* Problem requirements *
Print exactly the line that contains "R1: 3.3k (SIG3, VCC) -> none", then every following line through the end of the material; include nothing else and no pictures.

* Extracted records *
____
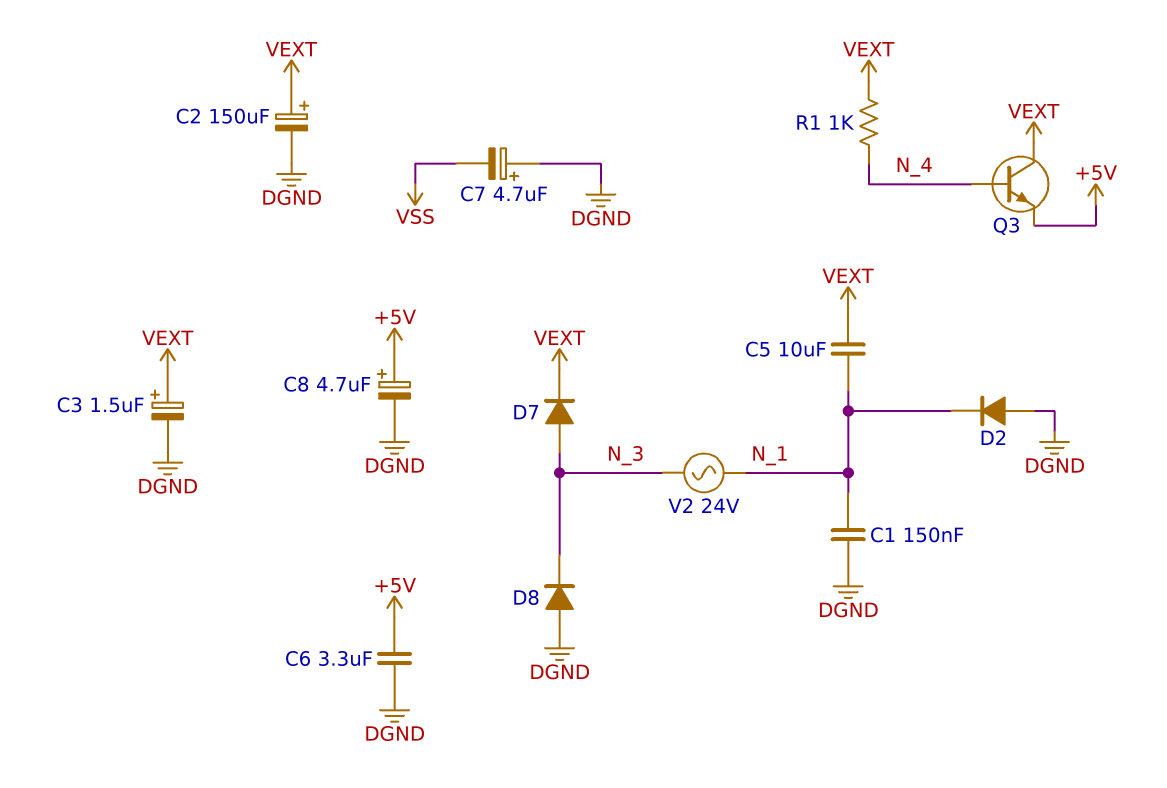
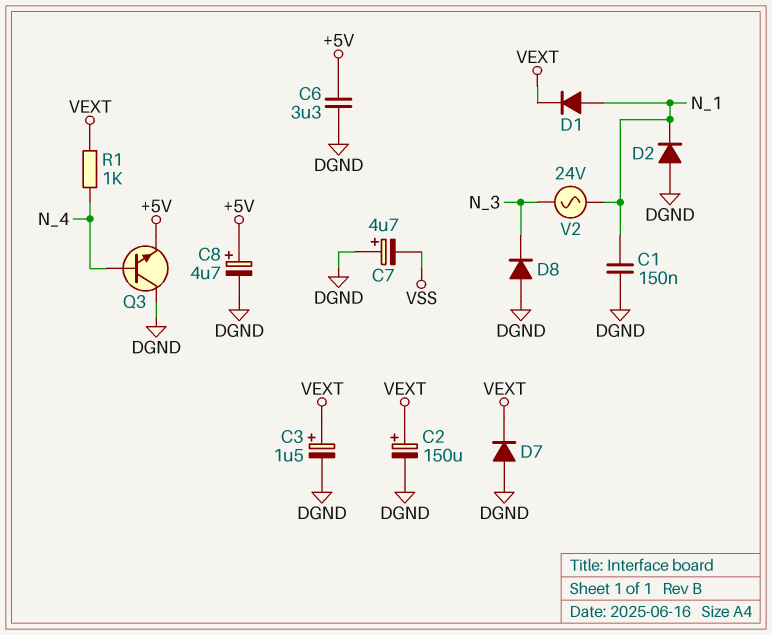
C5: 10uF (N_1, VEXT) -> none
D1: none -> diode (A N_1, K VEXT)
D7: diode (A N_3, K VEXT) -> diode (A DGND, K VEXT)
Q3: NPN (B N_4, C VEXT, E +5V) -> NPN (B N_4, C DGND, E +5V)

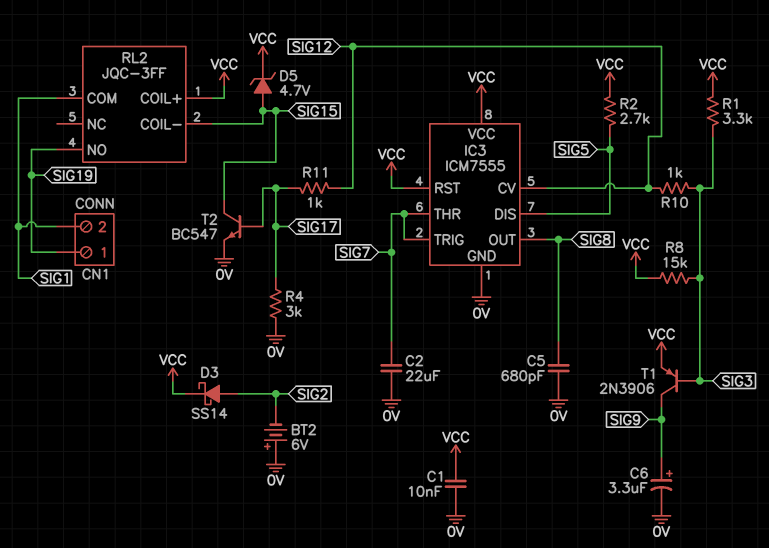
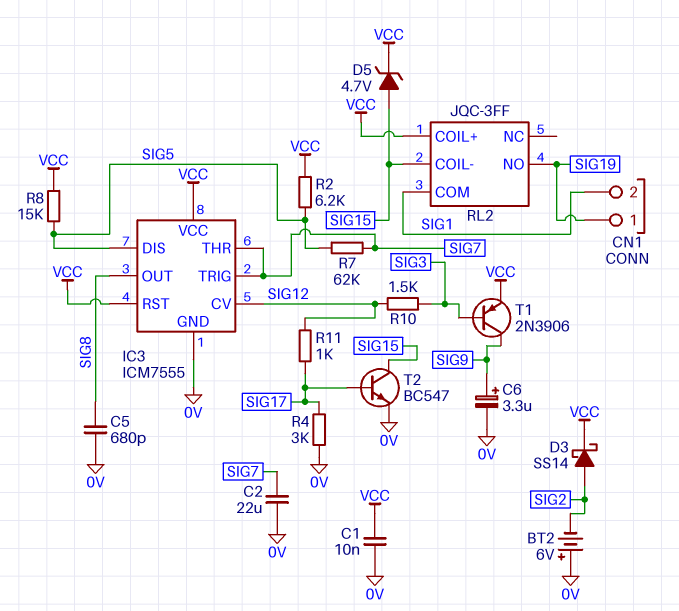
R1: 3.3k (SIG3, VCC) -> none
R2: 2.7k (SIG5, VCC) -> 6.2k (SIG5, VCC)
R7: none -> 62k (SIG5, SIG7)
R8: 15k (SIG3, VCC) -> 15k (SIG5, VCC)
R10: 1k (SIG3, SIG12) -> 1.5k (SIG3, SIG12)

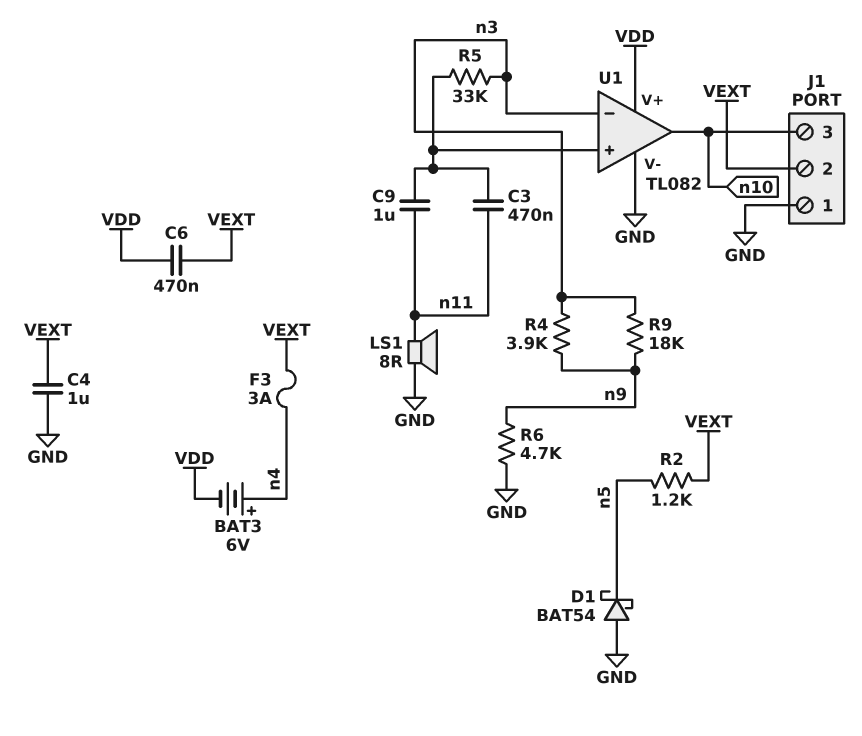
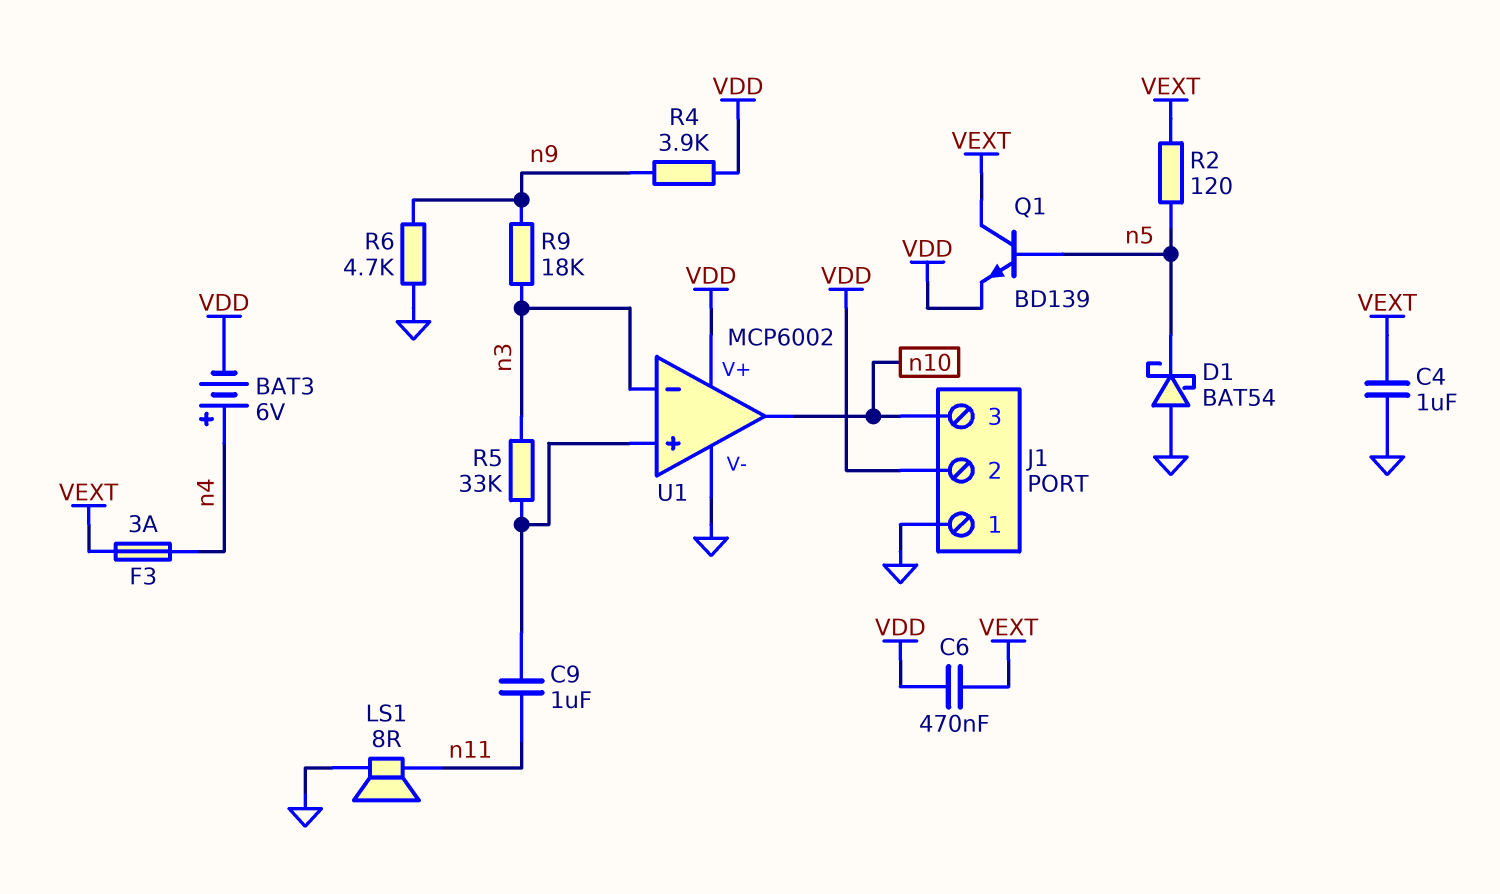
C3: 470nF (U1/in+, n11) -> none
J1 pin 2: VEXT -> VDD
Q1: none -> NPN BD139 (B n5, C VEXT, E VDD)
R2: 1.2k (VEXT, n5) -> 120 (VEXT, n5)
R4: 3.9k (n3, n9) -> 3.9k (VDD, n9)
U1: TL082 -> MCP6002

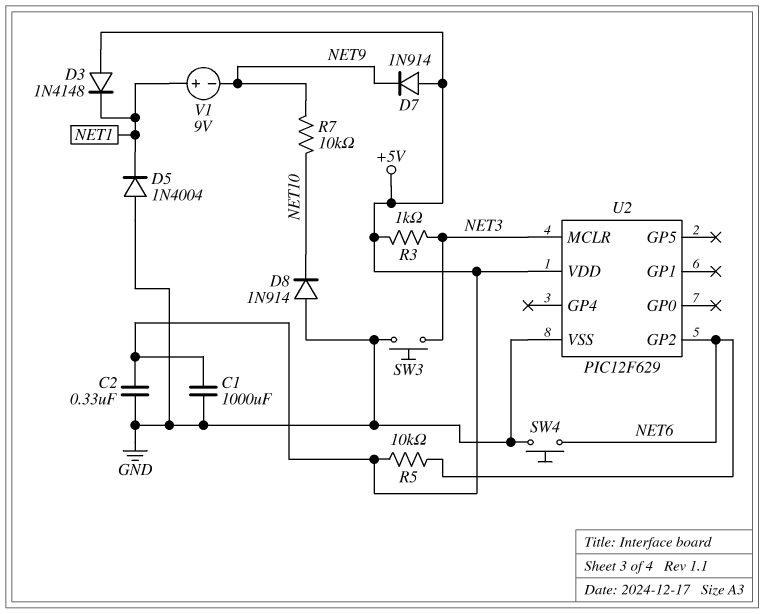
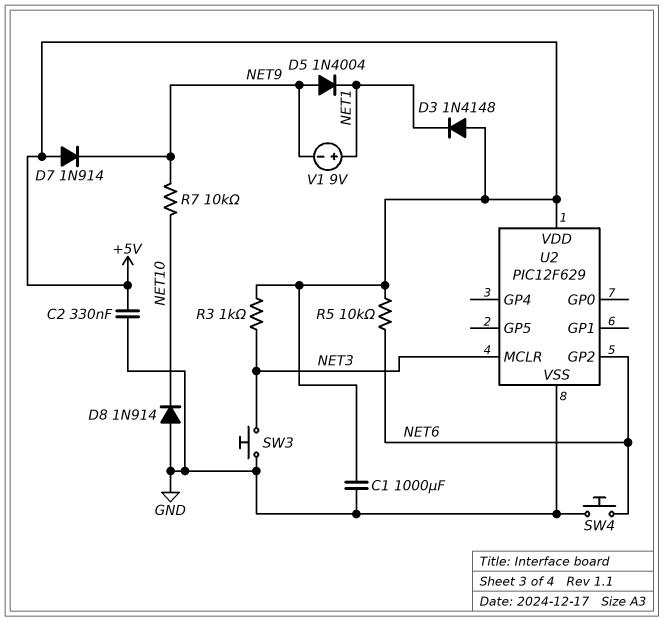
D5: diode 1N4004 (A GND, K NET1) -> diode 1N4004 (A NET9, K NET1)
____
* Task solution *
R1: 3.3k (SIG3, VCC) -> none
R2: 2.7k (SIG5, VCC) -> 6.2k (SIG5, VCC)
R7: none -> 62k (SIG5, SIG7)
R8: 15k (SIG3, VCC) -> 15k (SIG5, VCC)
R10: 1k (SIG3, SIG12) -> 1.5k (SIG3, SIG12)

C3: 470nF (U1/in+, n11) -> none
J1 pin 2: VEXT -> VDD
Q1: none -> NPN BD139 (B n5, C VEXT, E VDD)
R2: 1.2k (VEXT, n5) -> 120 (VEXT, n5)
R4: 3.9k (n3, n9) -> 3.9k (VDD, n9)
U1: TL082 -> MCP6002

D5: diode 1N4004 (A GND, K NET1) -> diode 1N4004 (A NET9, K NET1)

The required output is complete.